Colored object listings
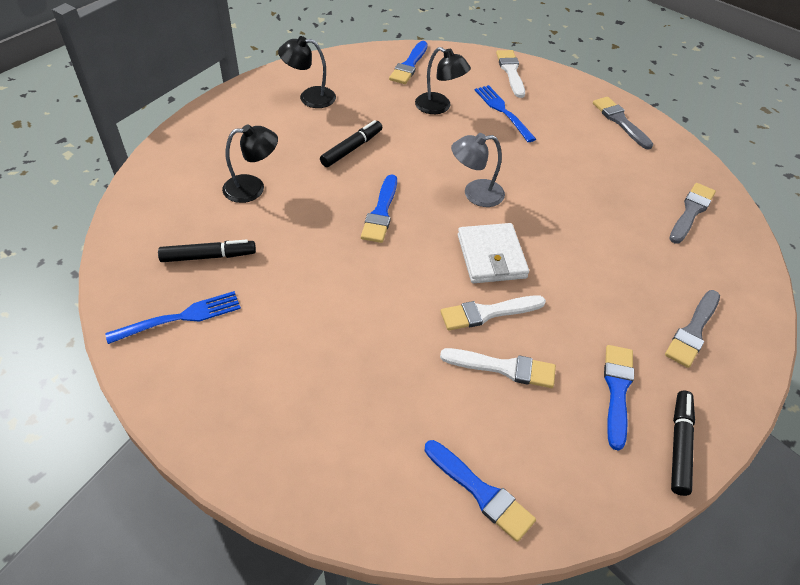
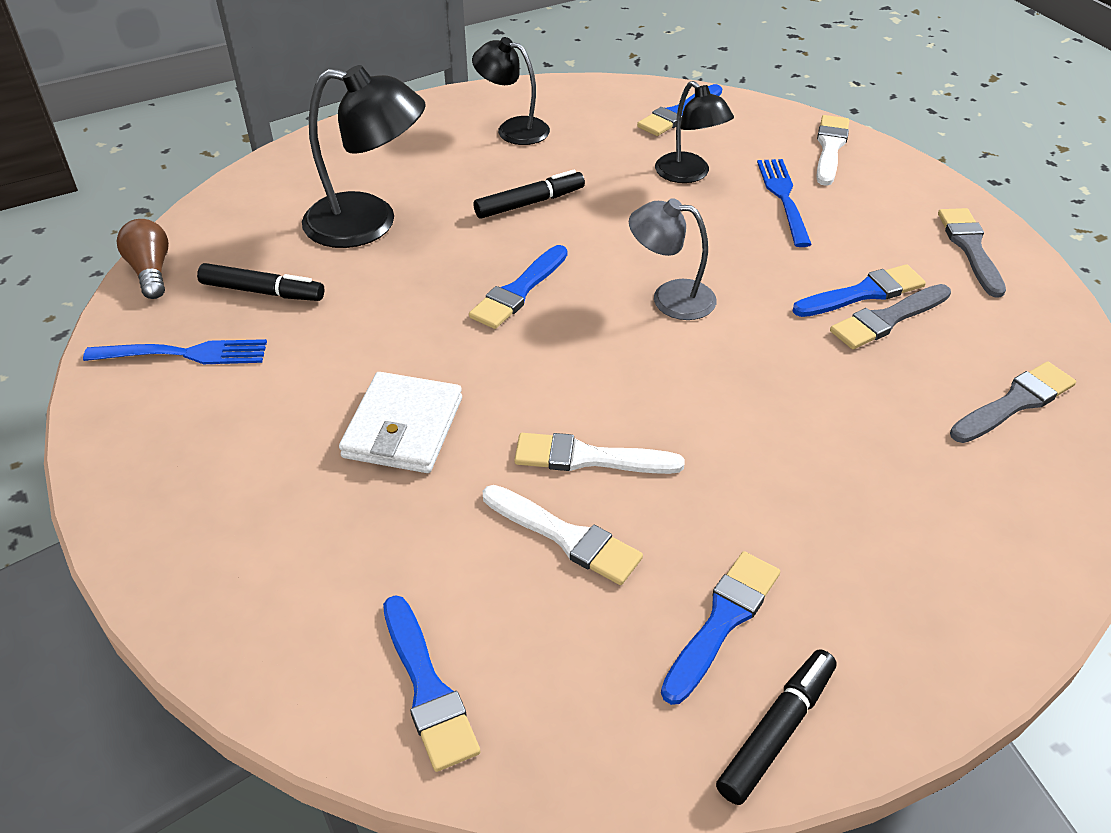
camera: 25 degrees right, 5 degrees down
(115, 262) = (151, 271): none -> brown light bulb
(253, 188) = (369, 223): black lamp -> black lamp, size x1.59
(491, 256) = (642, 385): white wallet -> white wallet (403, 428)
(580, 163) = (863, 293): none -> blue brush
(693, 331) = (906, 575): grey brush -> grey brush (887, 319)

▶ ASSIGNED TASK
Your answer must be an exact copy of the data above, minus its pictures.

▶ SOLVED EXERCISE
camera: 25 degrees right, 5 degrees down
(115, 262) = (151, 271): none -> brown light bulb
(253, 188) = (369, 223): black lamp -> black lamp, size x1.59
(491, 256) = (642, 385): white wallet -> white wallet (403, 428)
(580, 163) = (863, 293): none -> blue brush
(693, 331) = (906, 575): grey brush -> grey brush (887, 319)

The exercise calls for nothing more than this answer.